---- PROVIDED MATERIAL

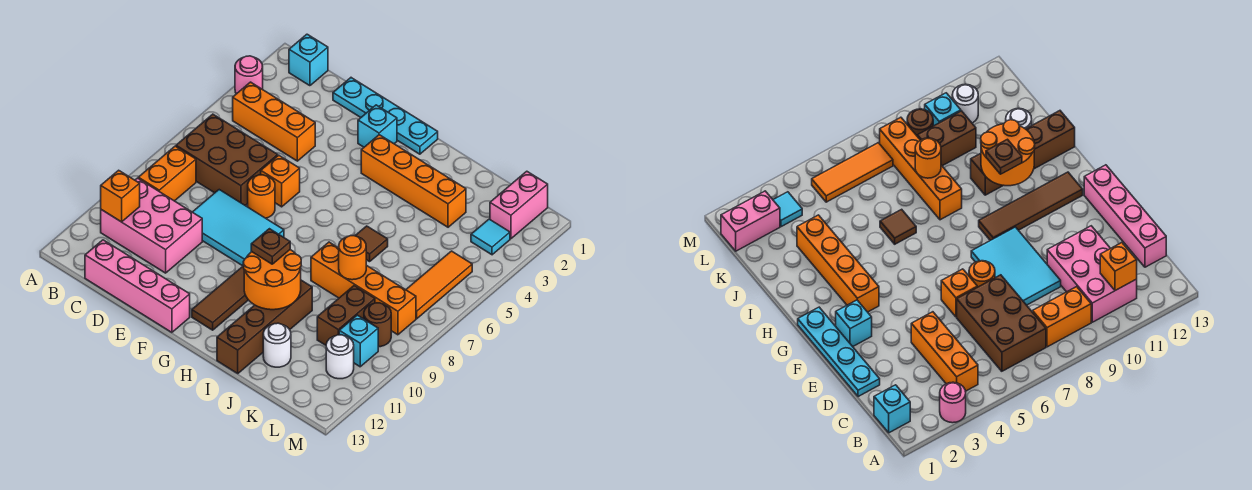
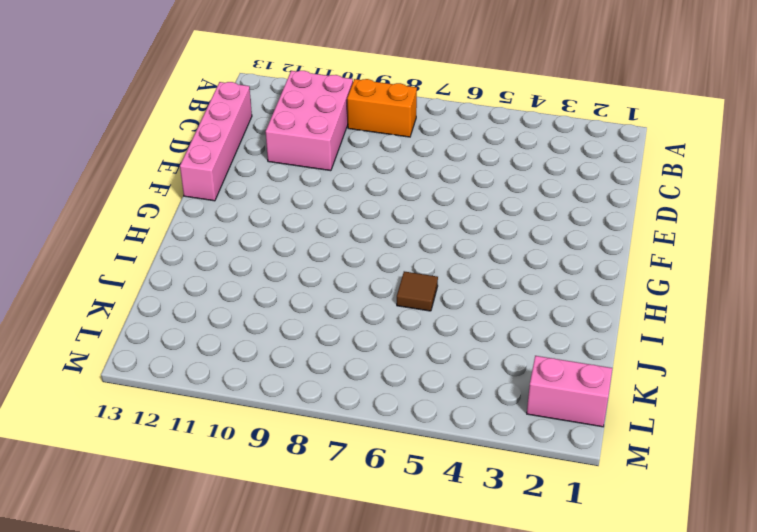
none -> pink round brick A3 level 1
none -> cyan brick B1 level 1
none -> orange brick B4:D4 level 1

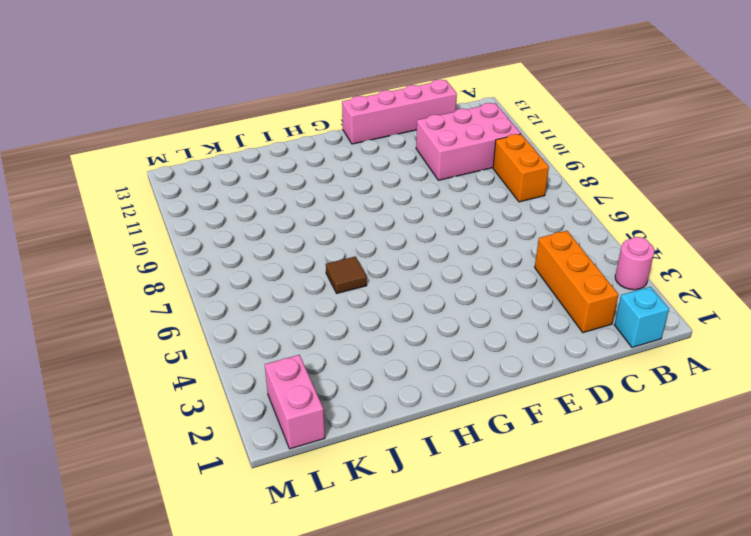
orange brick C2:C4 level 1 -> orange brick B4:D4 level 1
none -> brown brick B6:D7 level 1
none -> cyan plate D1:G1 level 1
none -> cyan tile D8:F9 level 1

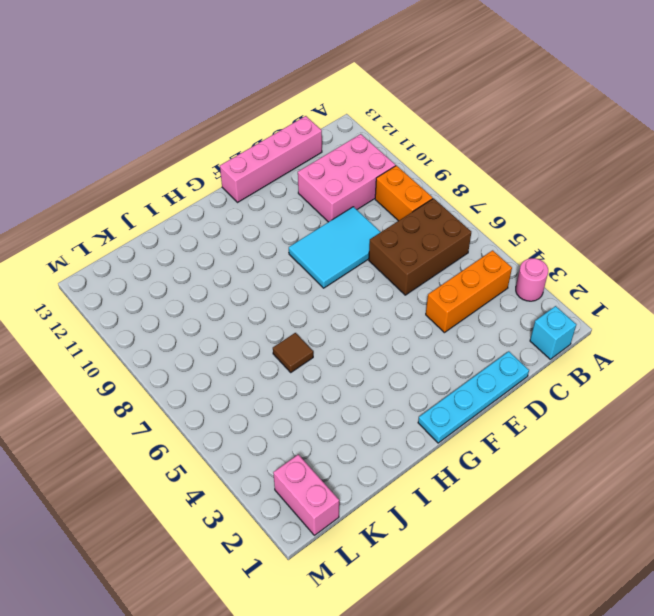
none -> orange brick E6 level 1
none -> orange round brick E7 level 1
none -> cyan brick F2 level 1

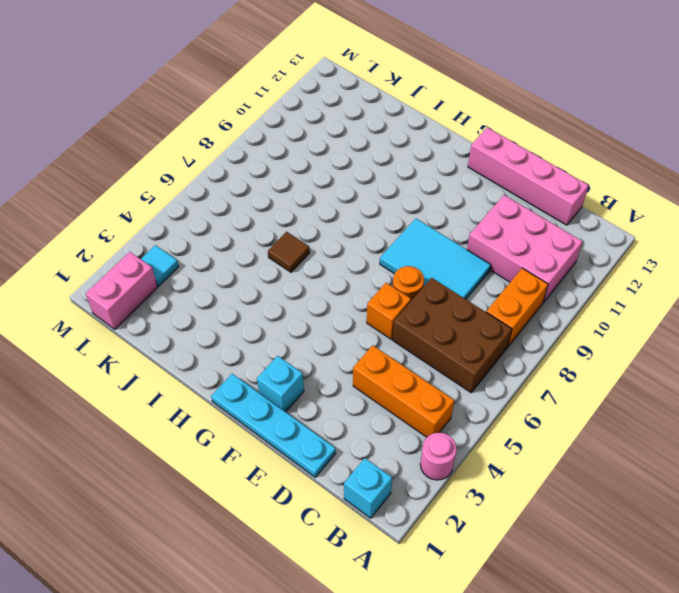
none -> orange brick G3:J3 level 1
none -> brown tile G9:G12 level 1
none -> orange brick I8:L8 level 1

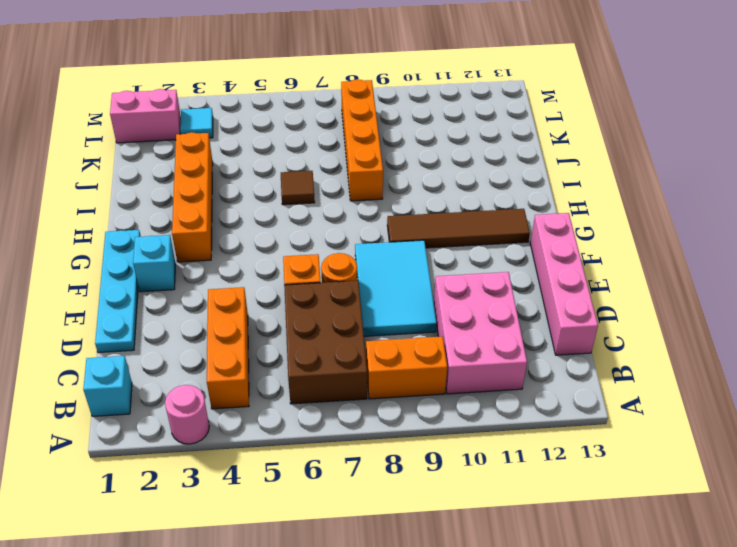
none -> brown brick I10:I13 level 1
none -> white round brick J12 level 1
none -> brown brick K9:K10 level 1

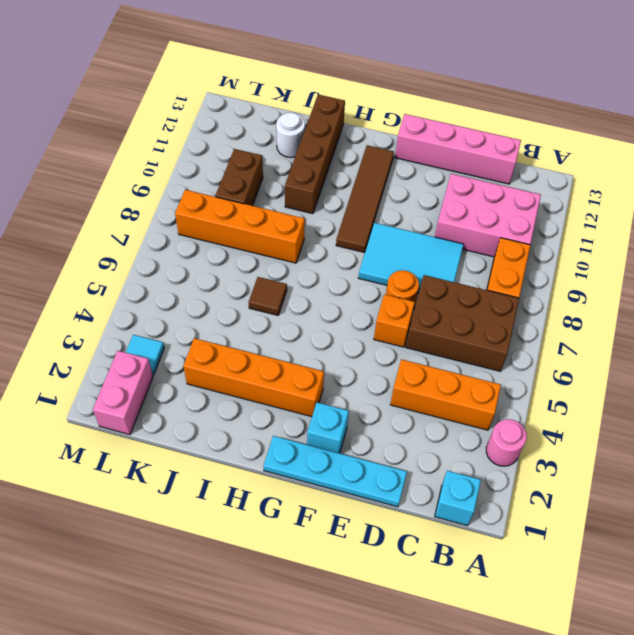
none -> orange tile L5:L7 level 1
none -> brown round brick L9 level 1
none -> cyan brick L10 level 1

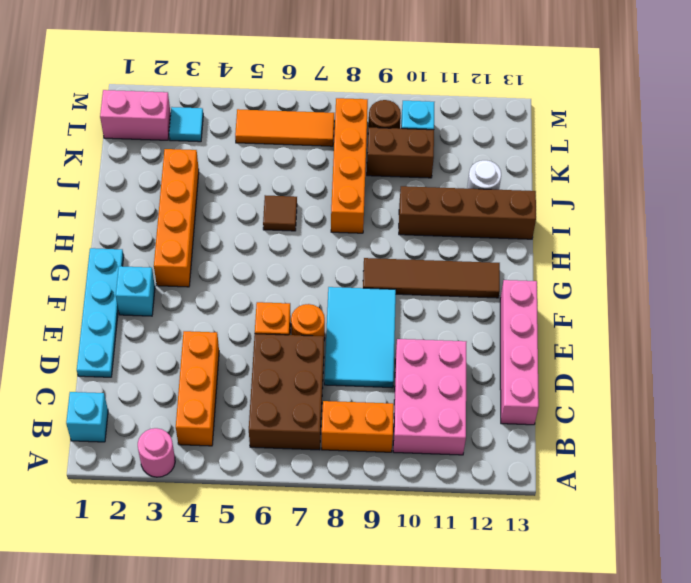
none -> white round brick L11 level 1
none -> orange brick B11 level 2
none -> orange round brick H10:I11 level 2

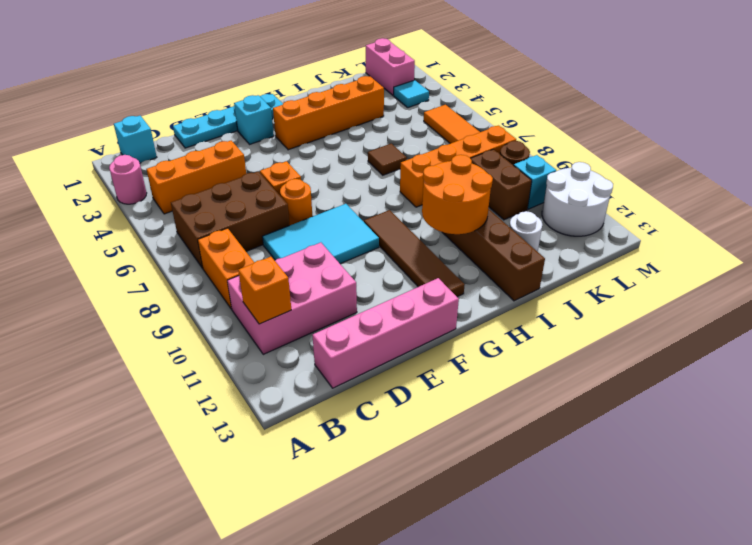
white round brick L11:M12 level 1 -> white round brick L11 level 1
none -> orange round brick J8 level 2
none -> brown plate H10 level 3

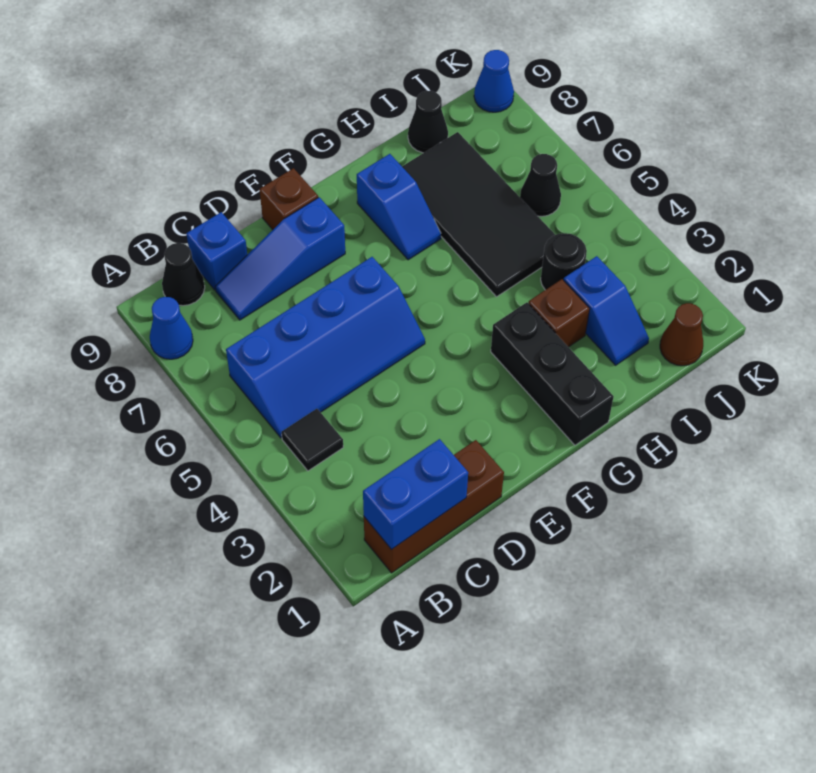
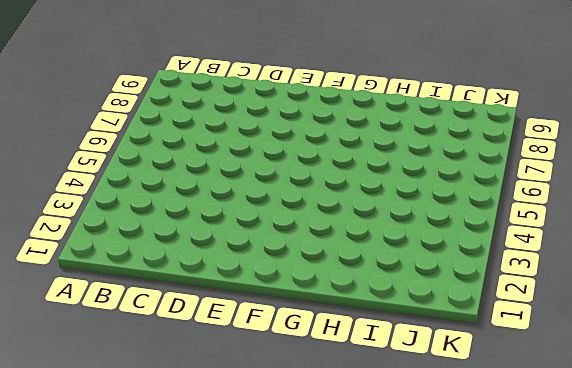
none -> blue cone A8 level 1
none -> brown brick B1:D1 level 1
none -> black tile B4 level 1

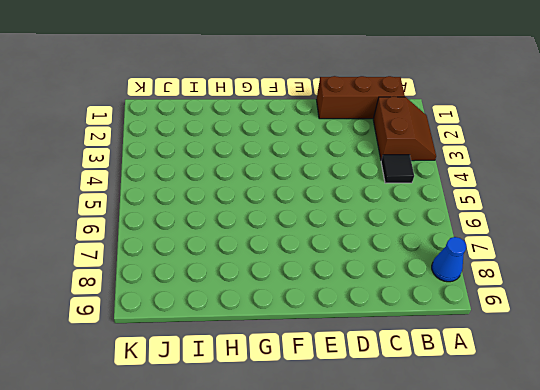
brown slope A2:B3 level 1 top B -> none
none -> blue slope B5:E6 level 1 top 6
none -> black cone B9 level 1
none -> blue slope C8:E8 level 1 top E

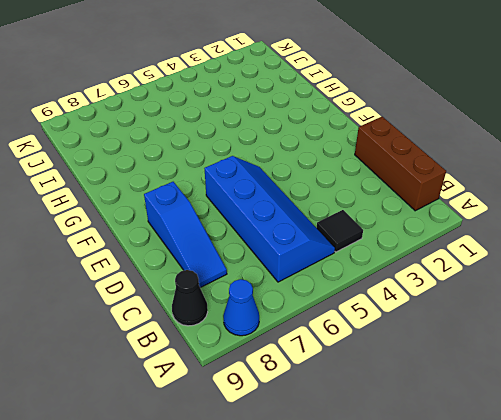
none -> blue brick C9 level 1
none -> brown brick E9 level 1
none -> black brick G1:G3 level 1

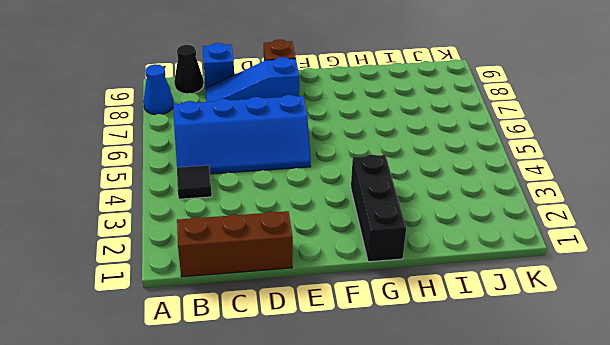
none -> blue slope G7:G8 level 1 top 8
none -> brown brick H3 level 1
none -> black tile H5:I8 level 1

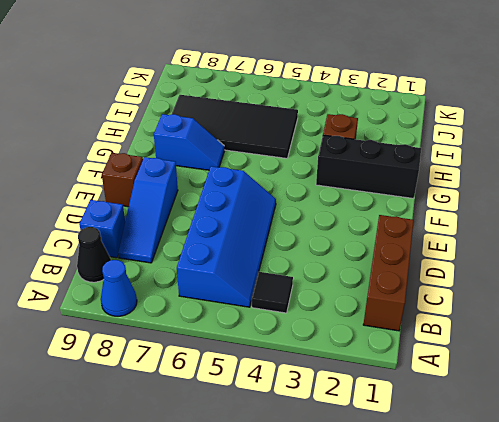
none -> blue slope I2:I3 level 1 top 3
none -> black round brick I4 level 1
none -> black cone I9 level 1

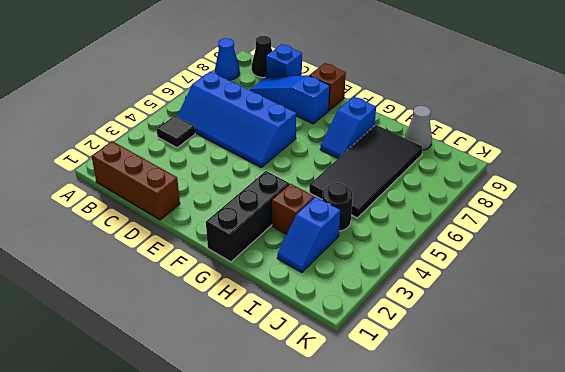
grey cone I9 level 1 -> black cone I9 level 1
none -> brown cone J1 level 1
none -> black cone J6 level 1
none -> blue cone K9 level 1

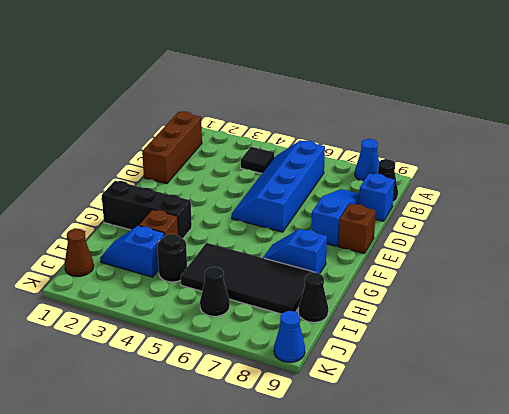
none -> blue brick B1:C1 level 2

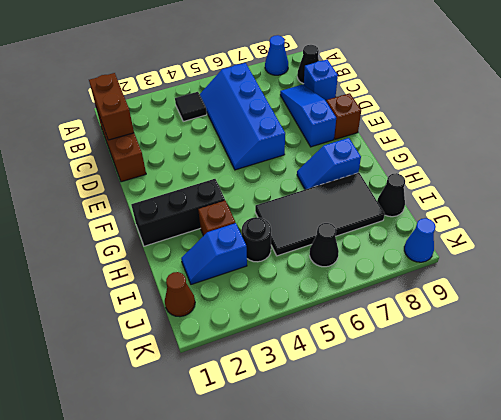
brown brick B1:C1 level 2 -> blue brick B1:C1 level 2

--------

WORK TO COMPLETE - Filter the listing down to the lines holding the word "brown", and return those.

TASK OUTPUT -
none -> brown brick B6:D7 level 1
none -> brown tile G9:G12 level 1
none -> brown brick I10:I13 level 1
none -> brown brick K9:K10 level 1
none -> brown round brick L9 level 1
none -> brown plate H10 level 3
none -> brown brick B1:D1 level 1
brown slope A2:B3 level 1 top B -> none
none -> brown brick E9 level 1
none -> brown brick H3 level 1
none -> brown cone J1 level 1
brown brick B1:C1 level 2 -> blue brick B1:C1 level 2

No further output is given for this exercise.